Entries provided: Begin

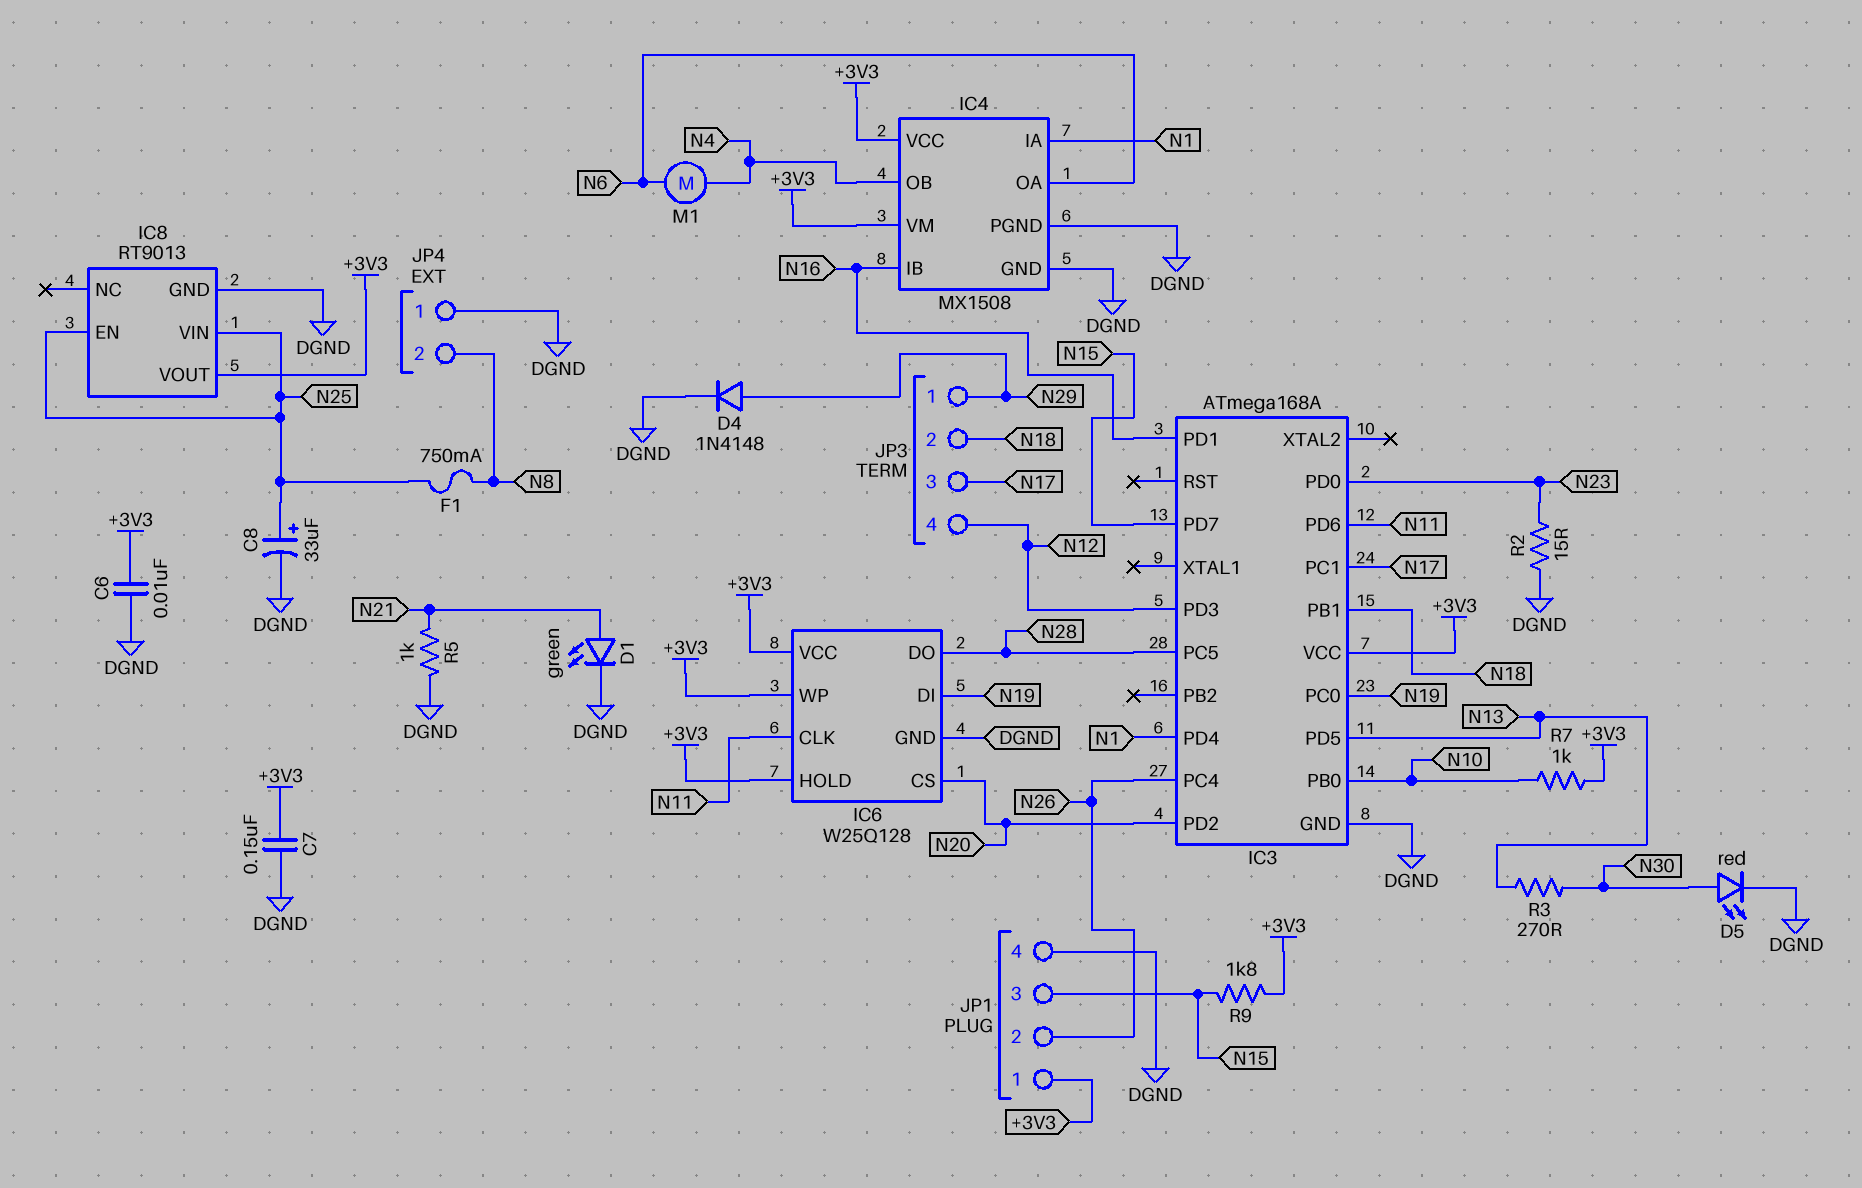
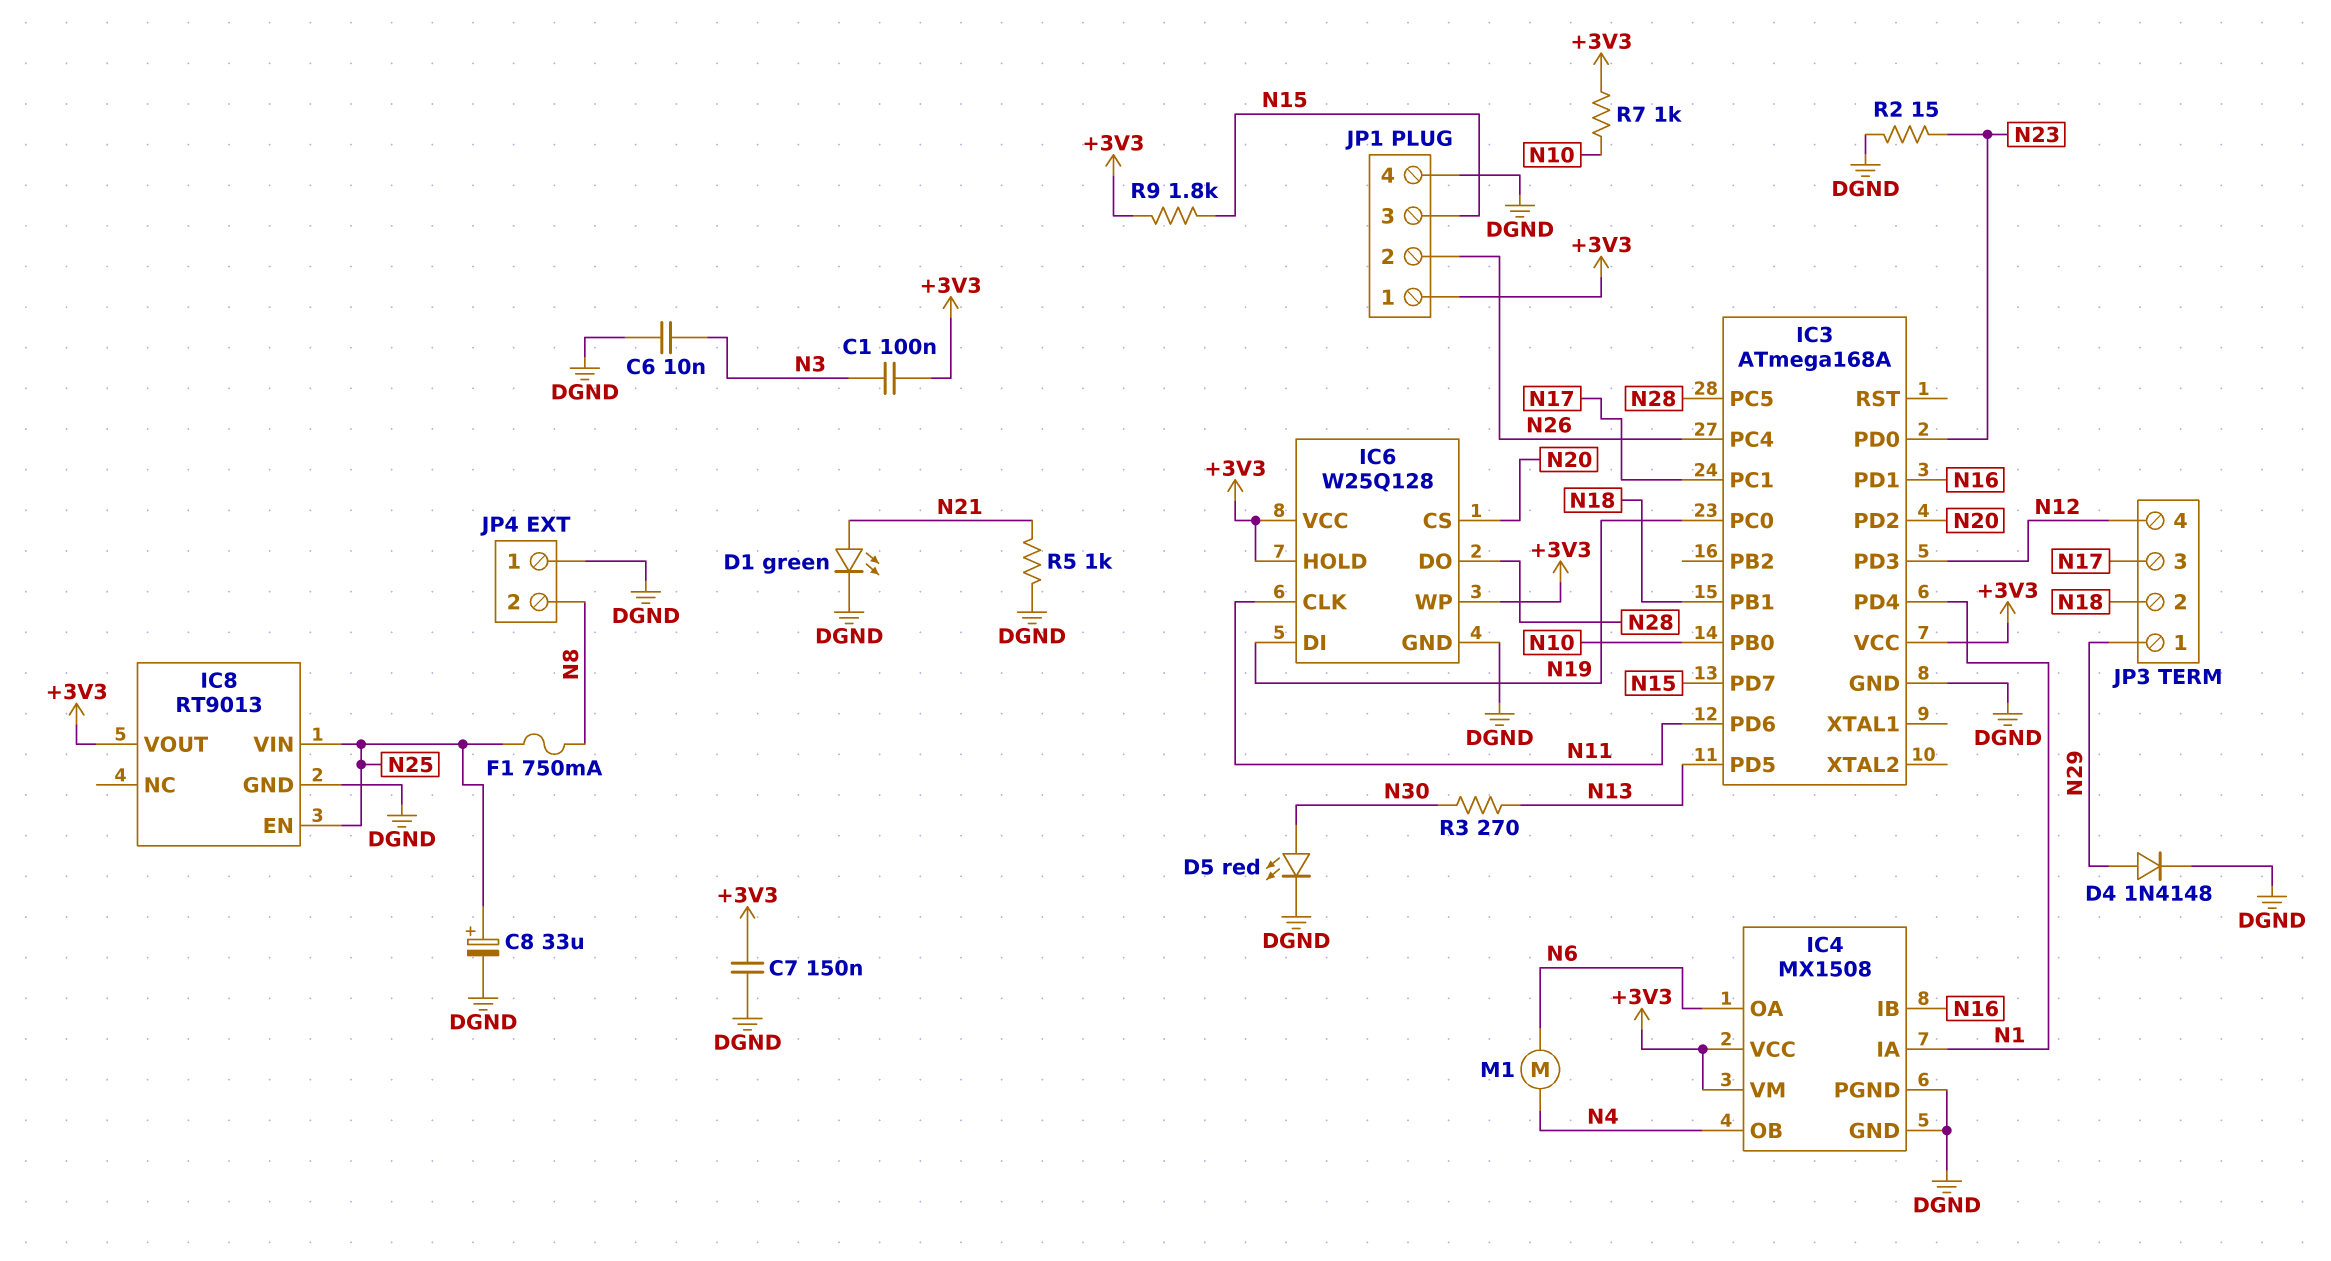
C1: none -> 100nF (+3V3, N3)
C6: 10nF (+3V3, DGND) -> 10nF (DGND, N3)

Entries provided: End
Entries provided: Begin

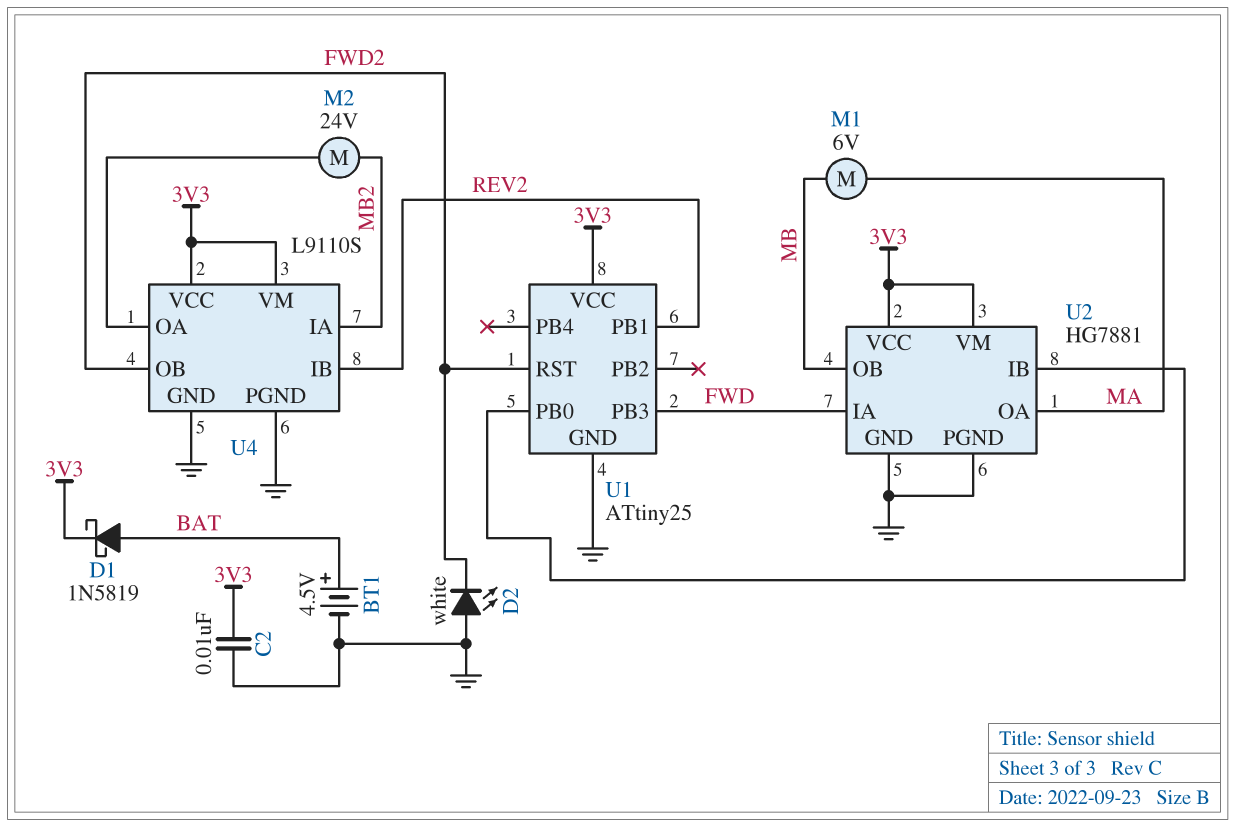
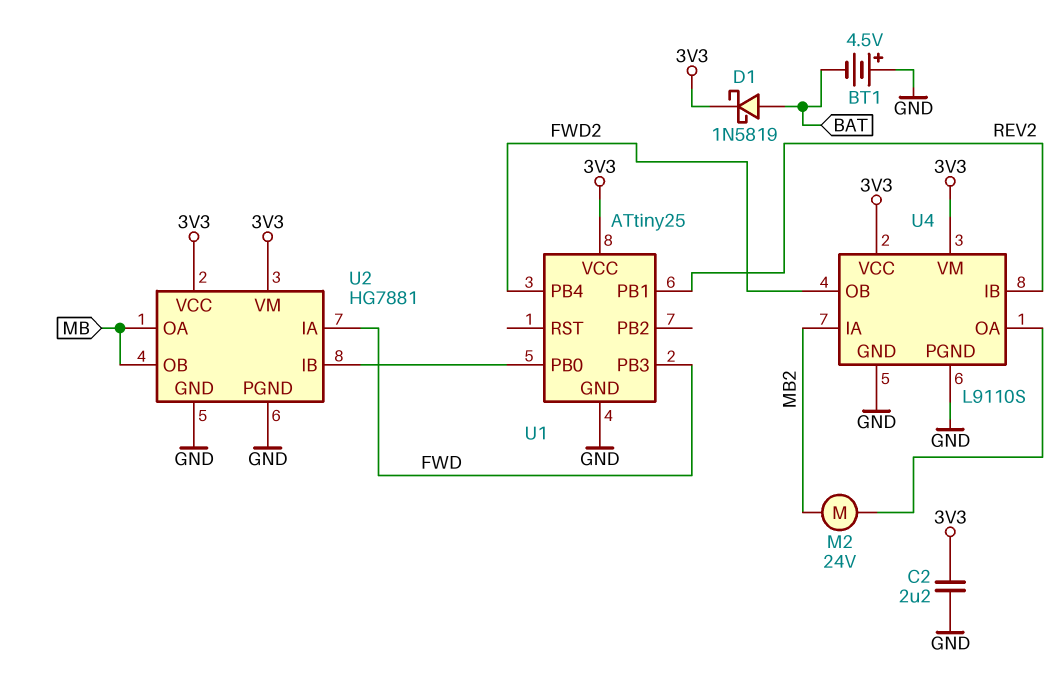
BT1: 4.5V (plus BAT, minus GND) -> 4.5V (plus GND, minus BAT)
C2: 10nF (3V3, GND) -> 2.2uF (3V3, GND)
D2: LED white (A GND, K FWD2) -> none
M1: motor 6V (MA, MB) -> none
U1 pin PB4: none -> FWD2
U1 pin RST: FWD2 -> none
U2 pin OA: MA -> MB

Entries provided: End

Task brief:
Lines from the entries that contain the string "none" are what must be copied.

Written answer:
C1: none -> 100nF (+3V3, N3)
D2: LED white (A GND, K FWD2) -> none
M1: motor 6V (MA, MB) -> none
U1 pin PB4: none -> FWD2
U1 pin RST: FWD2 -> none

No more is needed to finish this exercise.